→ Exercise objective
Restate the listing below word for word; no pictures belong in the copy.

→ Data shown
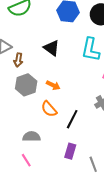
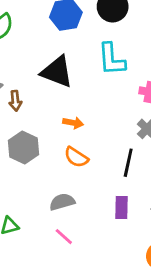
black triangle: (52, 48) -> (57, 72), size x1.4
gray hexagon: (26, 85) -> (23, 147), moved
black line: (72, 119) -> (128, 163), moved

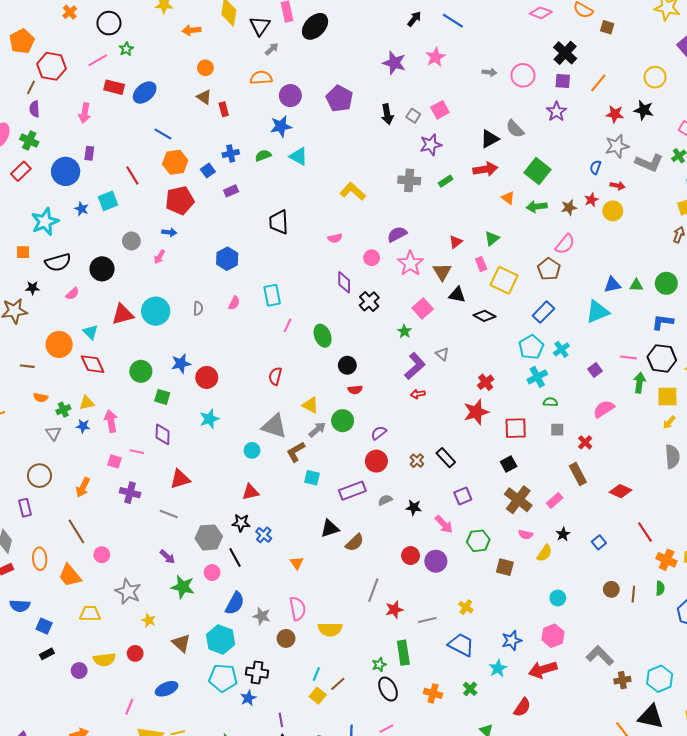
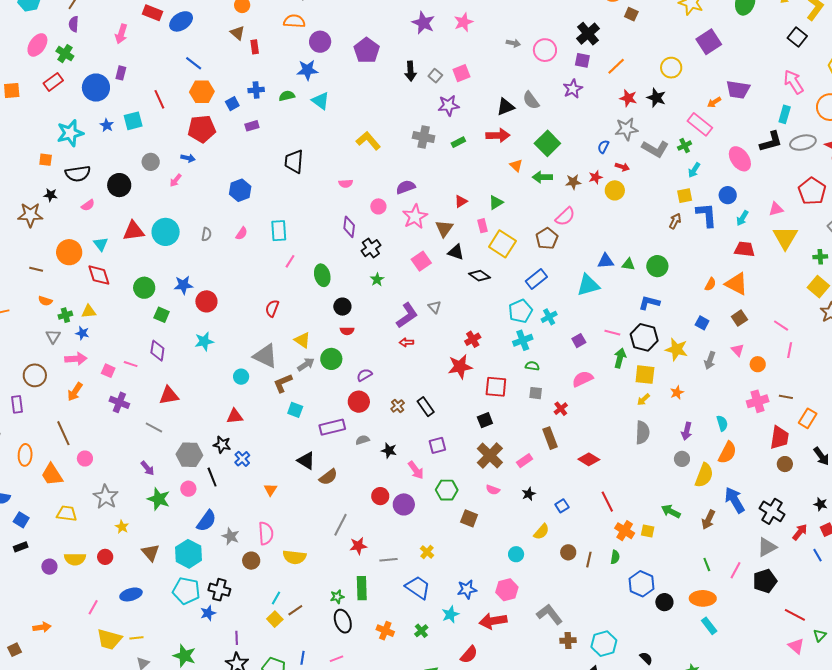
green star: (404, 331) -> (377, 280), moved
pink arrow: (111, 421) -> (76, 359), moved, turned 90
black triangle: (330, 529) -> (306, 461), turned 42
yellow semicircle: (544, 553) -> (541, 532), moved

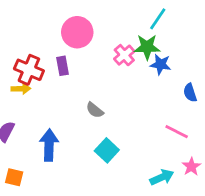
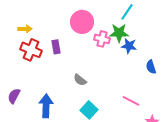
pink circle: (77, 32) -> (82, 22), moved
pink cross: (124, 55) -> (102, 39), turned -35
yellow arrow: (21, 89) -> (25, 29), moved
pink line: (177, 132) -> (131, 101), moved

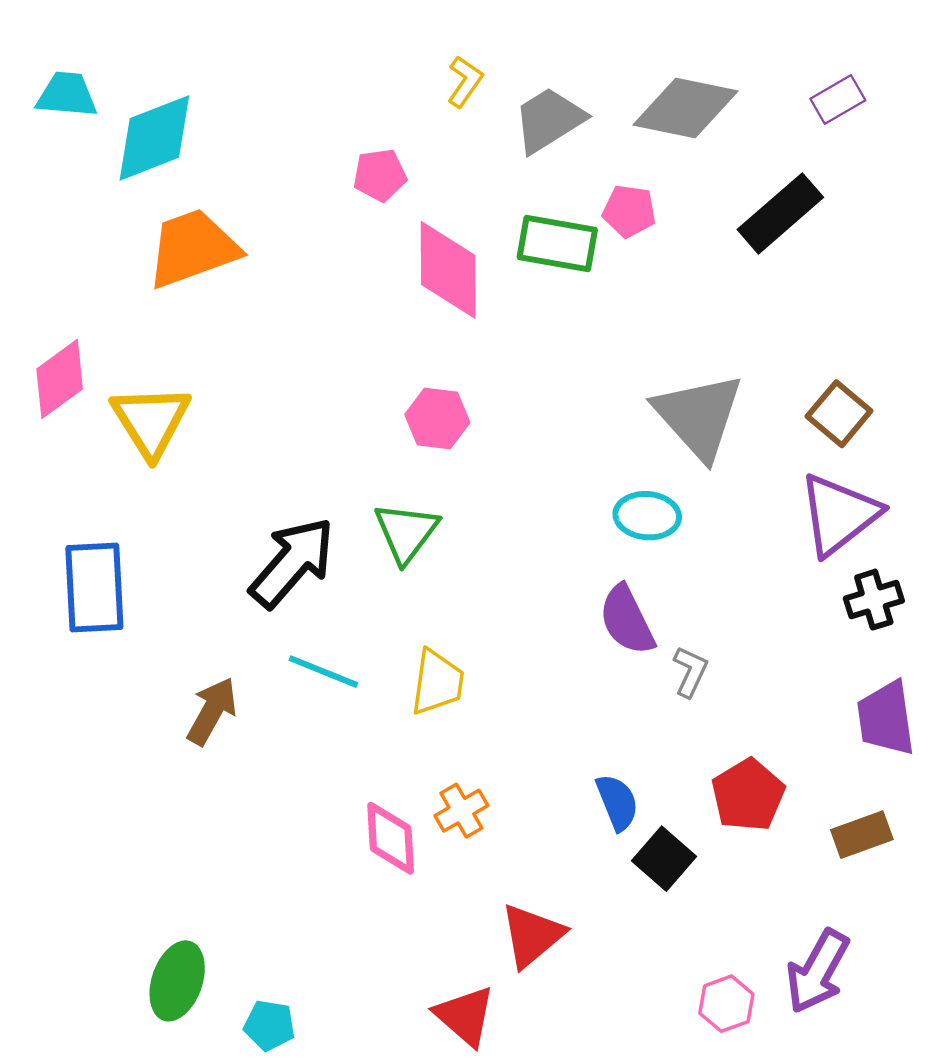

→ Answer to this problem
black triangle: (52, 48) -> (57, 72), size x1.4
gray hexagon: (26, 85) -> (23, 147), moved
black line: (72, 119) -> (128, 163), moved

green star: (404, 331) -> (377, 280), moved
pink arrow: (111, 421) -> (76, 359), moved, turned 90
black triangle: (330, 529) -> (306, 461), turned 42
yellow semicircle: (544, 553) -> (541, 532), moved

pink circle: (77, 32) -> (82, 22), moved
pink cross: (124, 55) -> (102, 39), turned -35
yellow arrow: (21, 89) -> (25, 29), moved
pink line: (177, 132) -> (131, 101), moved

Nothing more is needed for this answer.